[Object state comparisons]
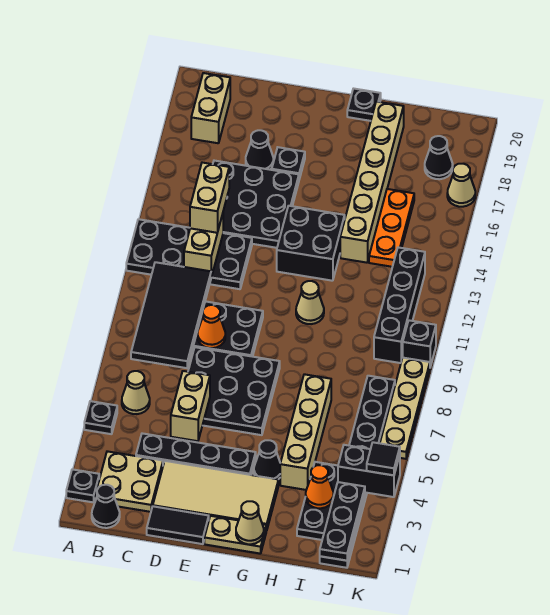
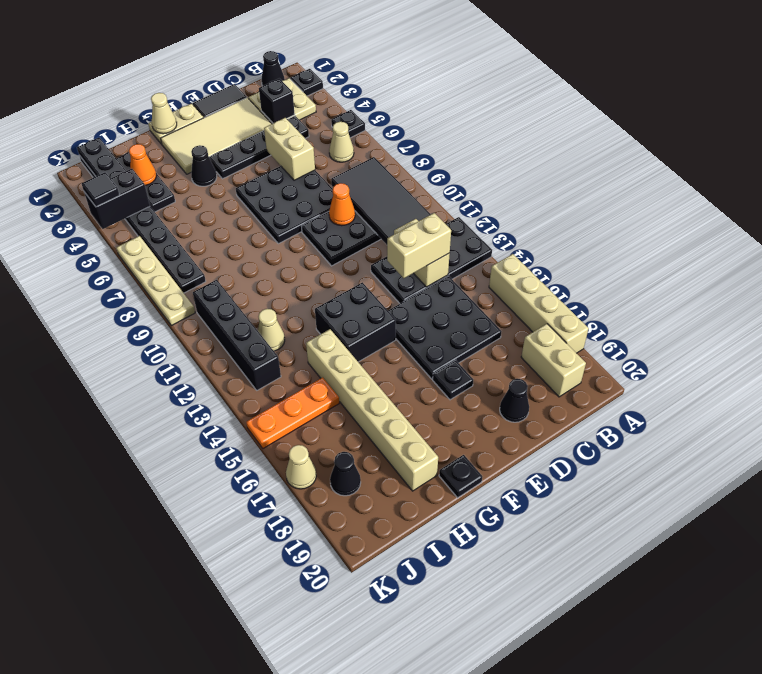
tan 1x2 brick [190,163,229,233] -> tan 1x2 brick turned to [387,213,451,278]
black 1x1 cone [246,130,273,170] -> black 1x1 cone moved to [500,379,529,422]
tan 1x1 cone [296,281,324,324] -> tan 1x1 cone moved to [258,309,285,351]
tan 1x4 brick [280,374,331,490] -> tan 1x4 brick moved to [489,254,589,353]
orange 1x3 plate [369,189,414,267] -> orange 1x3 plate turned to [246,378,339,449]
black 1x1 brick [403,320,436,367] -> black 1x1 brick moved to [259,78,295,123]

Instructions to follow: Above are records to transcribe exactly; leave their pictures out.

Solution:
tan 1x2 brick [190,163,229,233] -> tan 1x2 brick turned to [387,213,451,278]
black 1x1 cone [246,130,273,170] -> black 1x1 cone moved to [500,379,529,422]
tan 1x1 cone [296,281,324,324] -> tan 1x1 cone moved to [258,309,285,351]
tan 1x4 brick [280,374,331,490] -> tan 1x4 brick moved to [489,254,589,353]
orange 1x3 plate [369,189,414,267] -> orange 1x3 plate turned to [246,378,339,449]
black 1x1 brick [403,320,436,367] -> black 1x1 brick moved to [259,78,295,123]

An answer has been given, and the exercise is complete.